▸ Work item
Using the data that follows, report how many lines include "none"; output no other text.

▸ Working data

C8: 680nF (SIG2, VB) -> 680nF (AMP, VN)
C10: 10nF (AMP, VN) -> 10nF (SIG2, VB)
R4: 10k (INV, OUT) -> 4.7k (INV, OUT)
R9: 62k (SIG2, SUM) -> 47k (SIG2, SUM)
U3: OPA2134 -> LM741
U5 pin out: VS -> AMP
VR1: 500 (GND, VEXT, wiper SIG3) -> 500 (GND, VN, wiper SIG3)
--
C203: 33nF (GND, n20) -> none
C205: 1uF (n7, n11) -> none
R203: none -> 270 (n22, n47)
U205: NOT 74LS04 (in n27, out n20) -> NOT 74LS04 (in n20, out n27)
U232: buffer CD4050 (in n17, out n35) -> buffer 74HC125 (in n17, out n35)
--
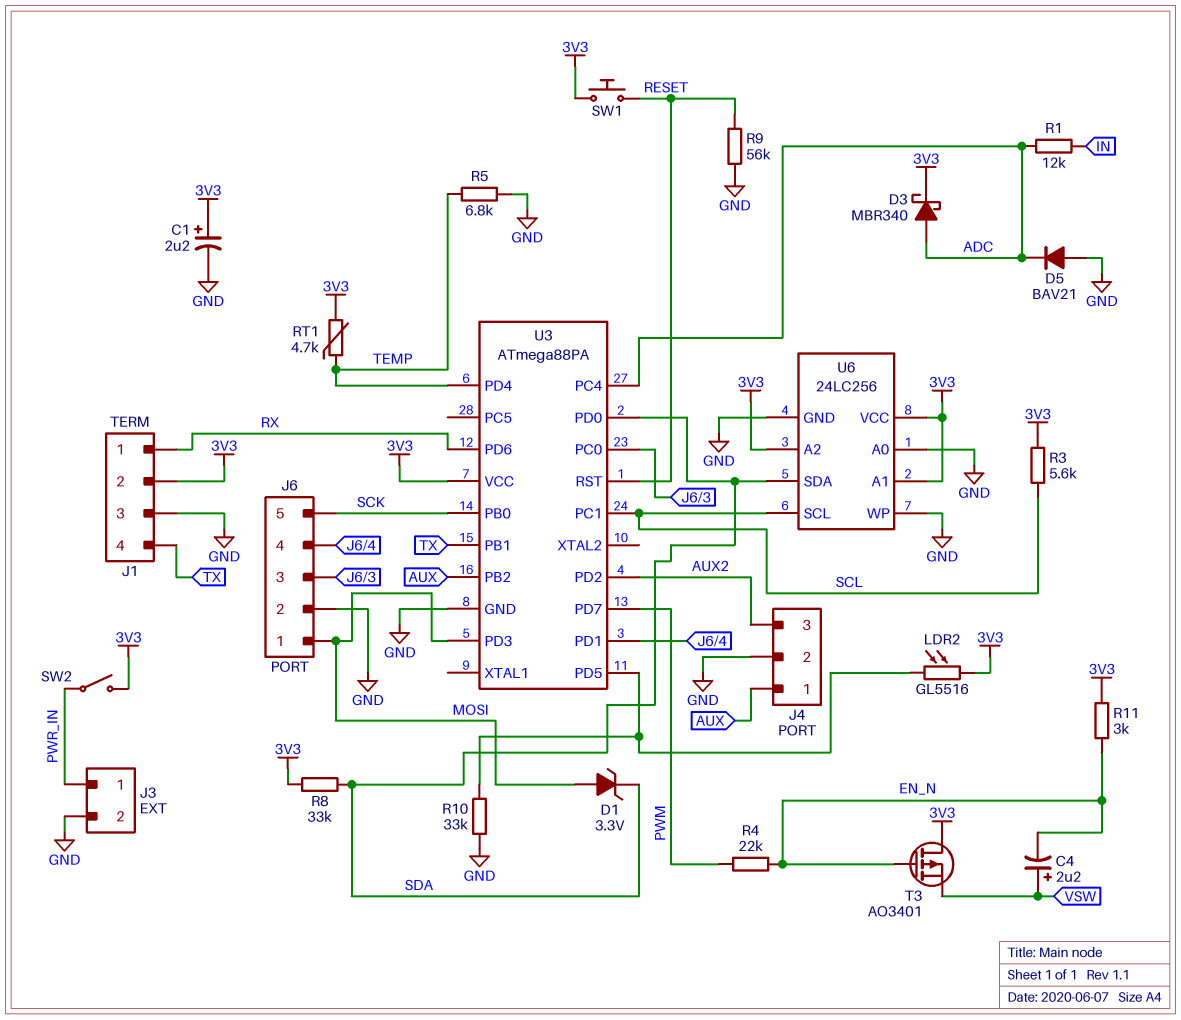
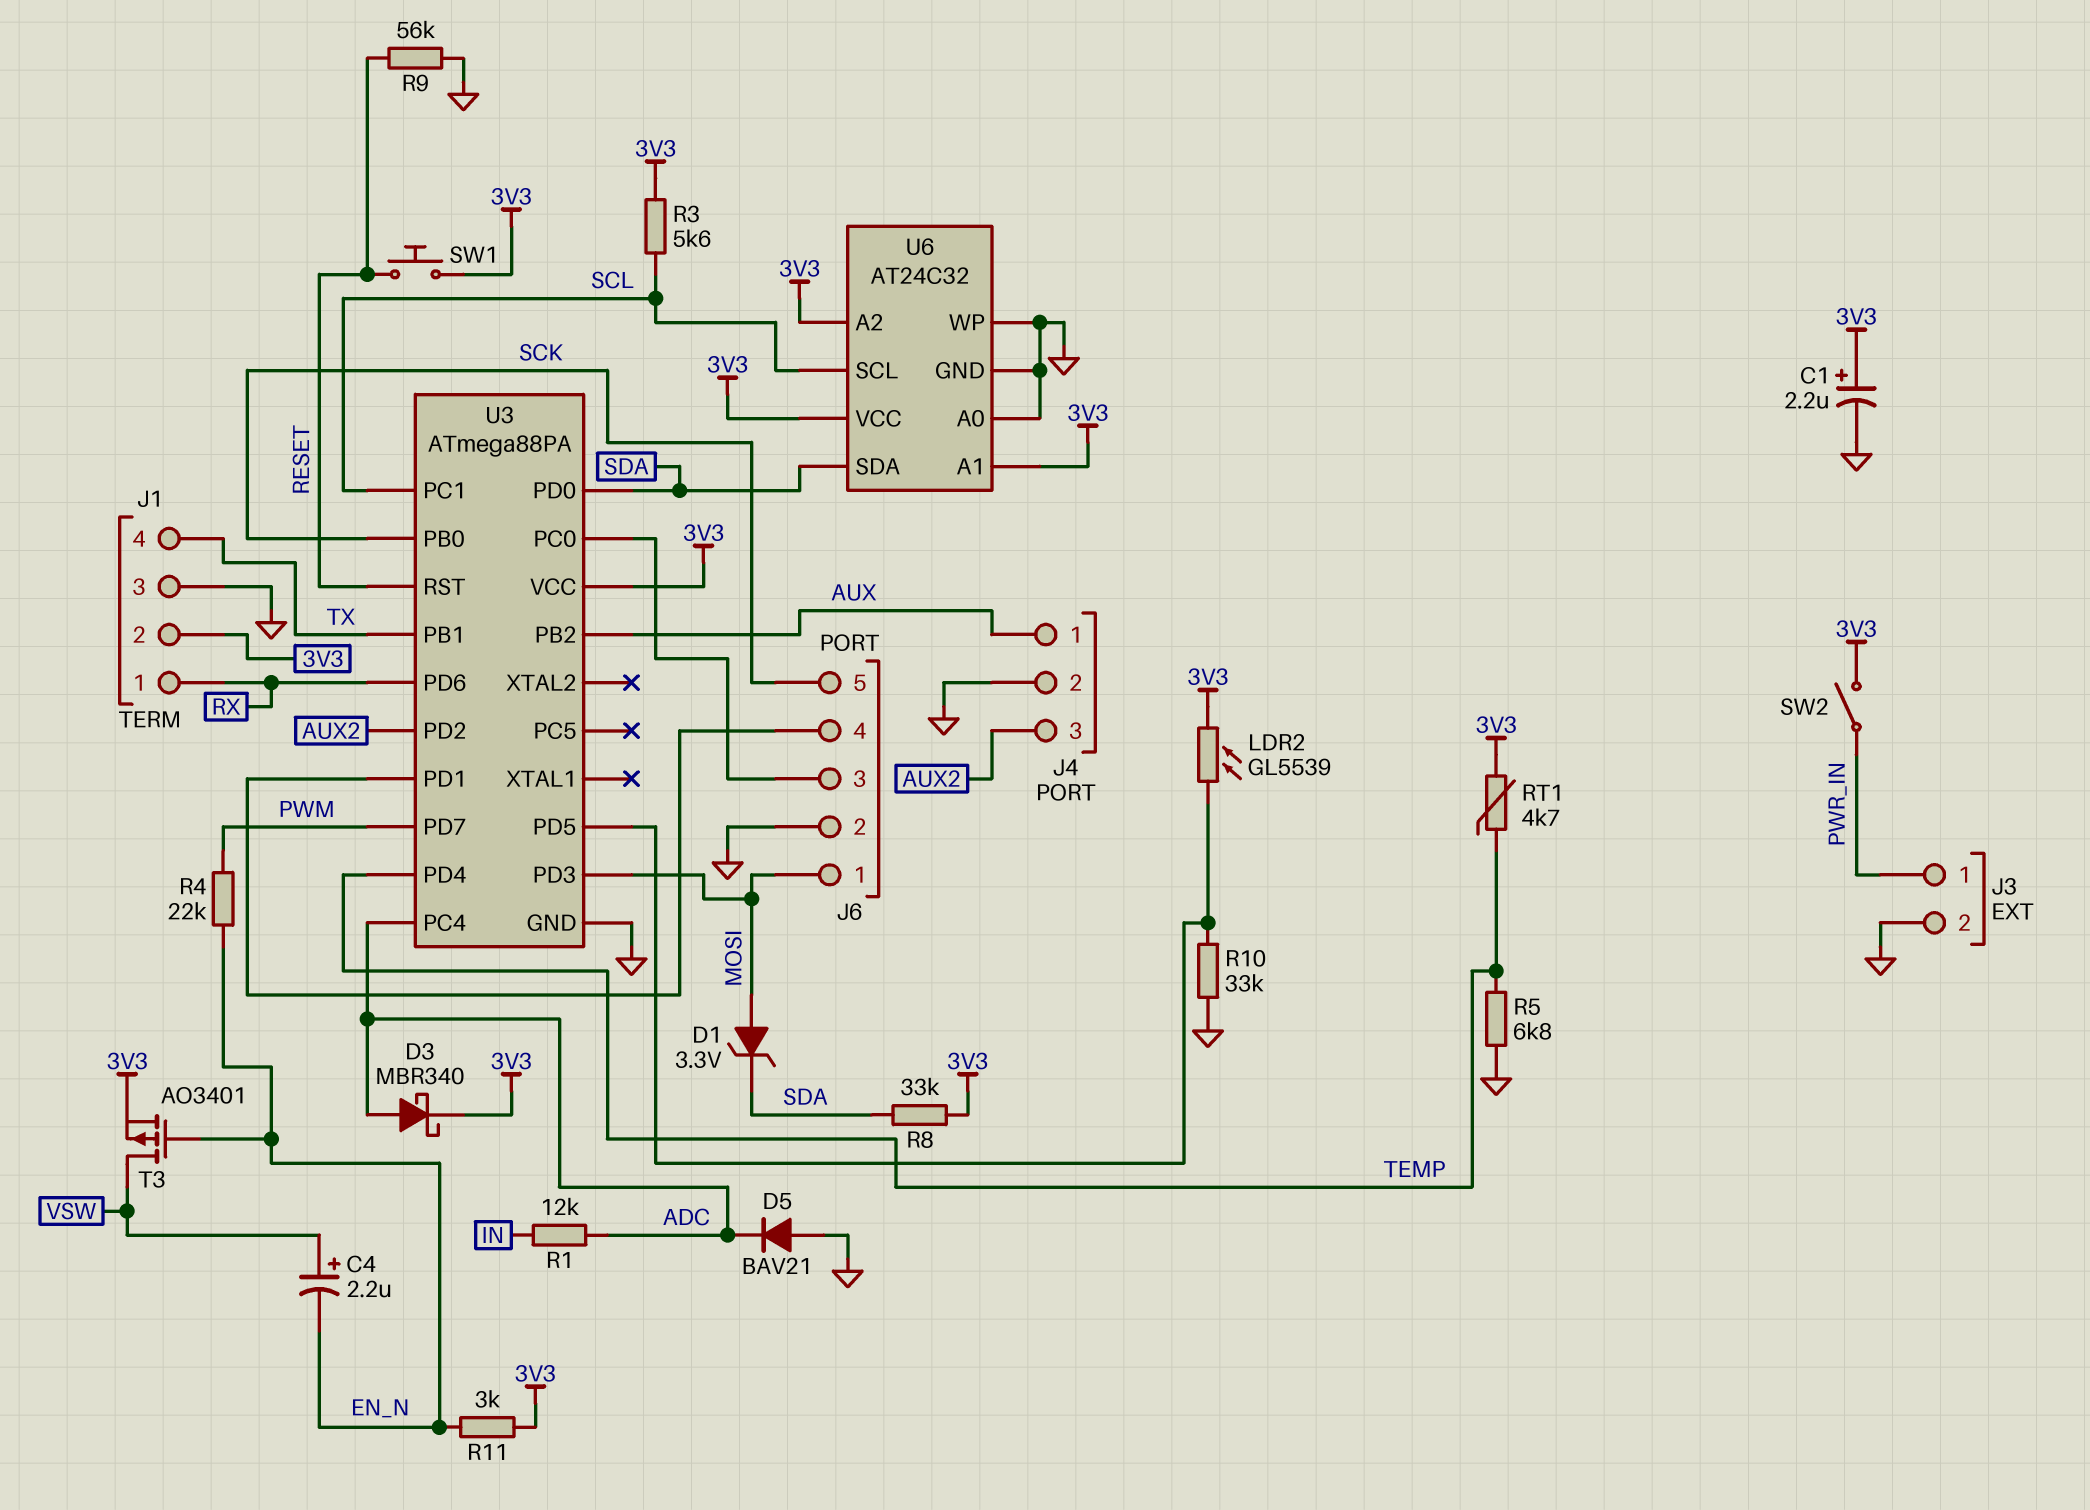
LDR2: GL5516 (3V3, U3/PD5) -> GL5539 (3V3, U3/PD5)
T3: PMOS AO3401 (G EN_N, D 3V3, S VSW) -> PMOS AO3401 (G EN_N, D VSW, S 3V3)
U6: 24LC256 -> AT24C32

▸ Answer section
3